══ Task data ══
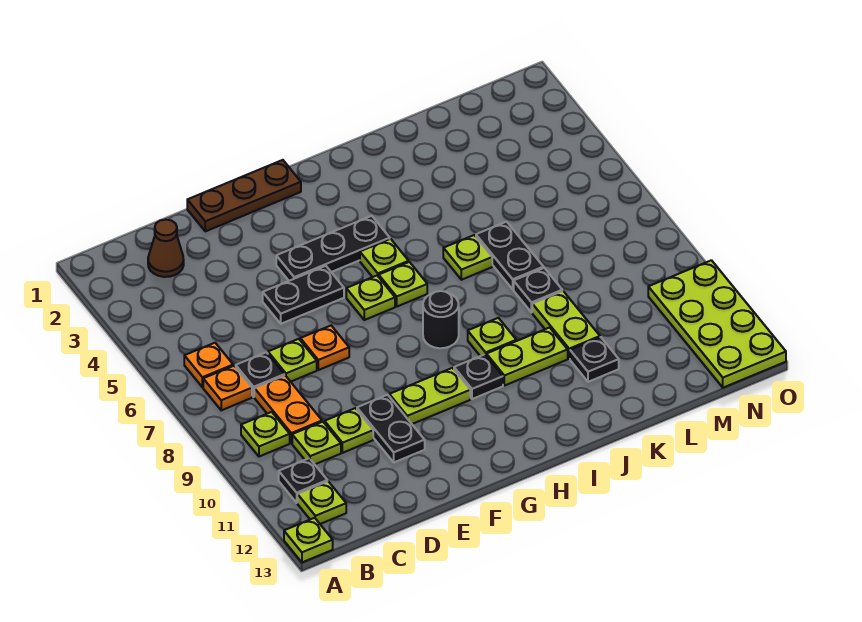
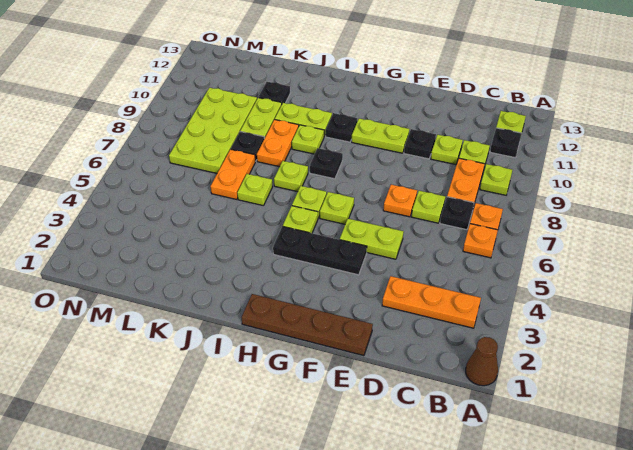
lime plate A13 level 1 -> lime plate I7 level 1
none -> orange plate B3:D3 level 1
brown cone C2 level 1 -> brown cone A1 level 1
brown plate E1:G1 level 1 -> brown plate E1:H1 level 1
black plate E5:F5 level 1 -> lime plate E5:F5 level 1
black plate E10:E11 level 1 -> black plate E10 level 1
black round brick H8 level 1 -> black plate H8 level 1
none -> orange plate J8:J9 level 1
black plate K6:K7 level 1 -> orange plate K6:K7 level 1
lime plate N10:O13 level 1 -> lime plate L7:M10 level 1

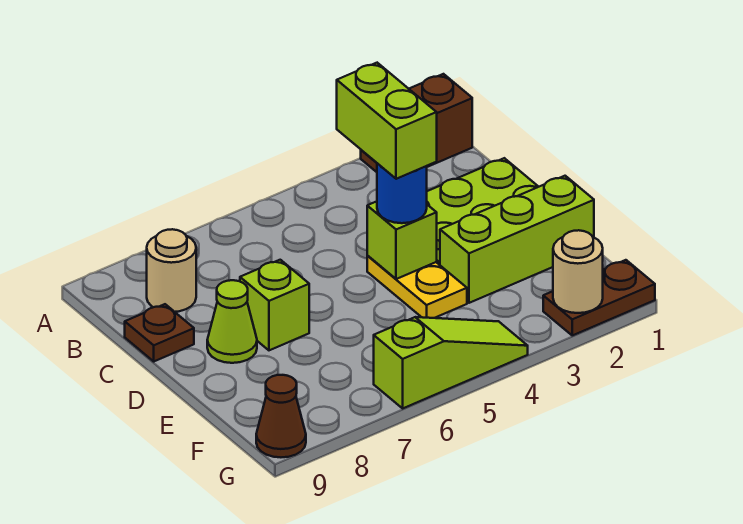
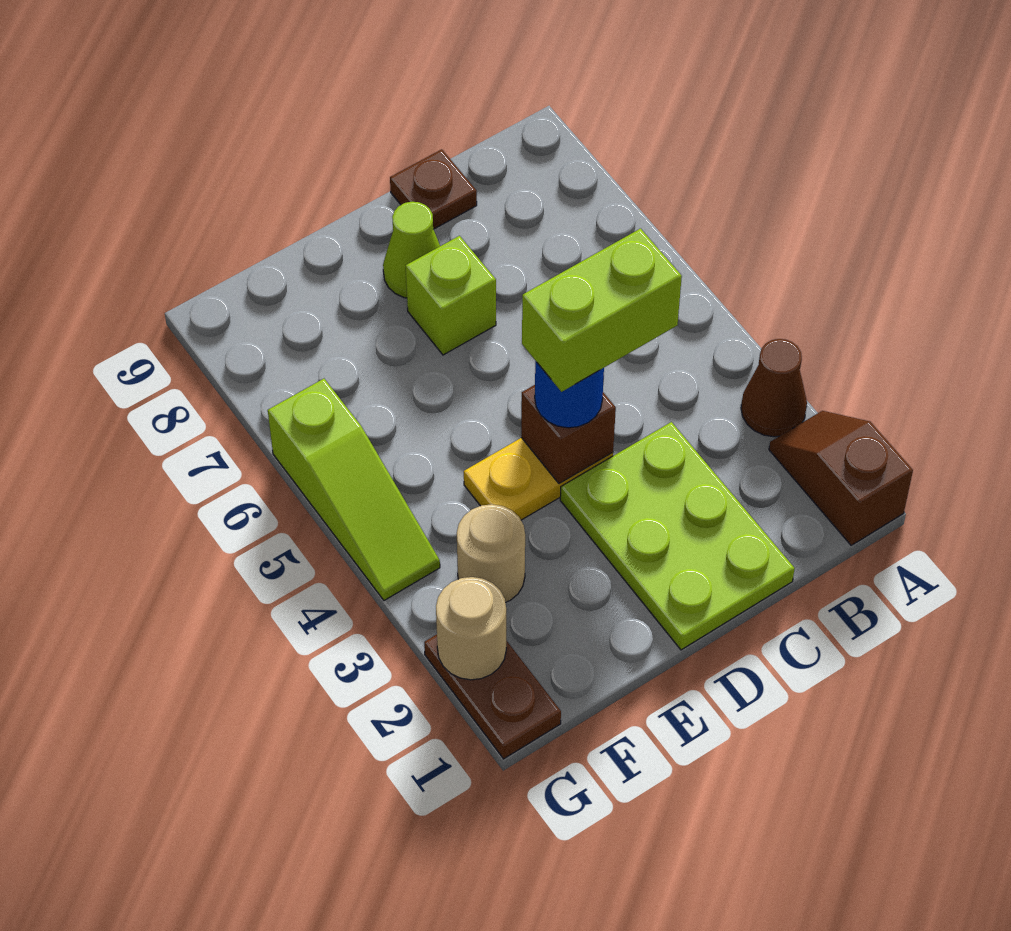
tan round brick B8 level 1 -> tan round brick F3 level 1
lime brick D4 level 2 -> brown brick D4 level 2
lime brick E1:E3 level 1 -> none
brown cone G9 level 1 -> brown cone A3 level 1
═══
### [What you are asked to do]
Looking at the records above, which lines contain "brick"? Copy those lines.

### [Output]
black round brick H8 level 1 -> black plate H8 level 1
tan round brick B8 level 1 -> tan round brick F3 level 1
lime brick D4 level 2 -> brown brick D4 level 2
lime brick E1:E3 level 1 -> none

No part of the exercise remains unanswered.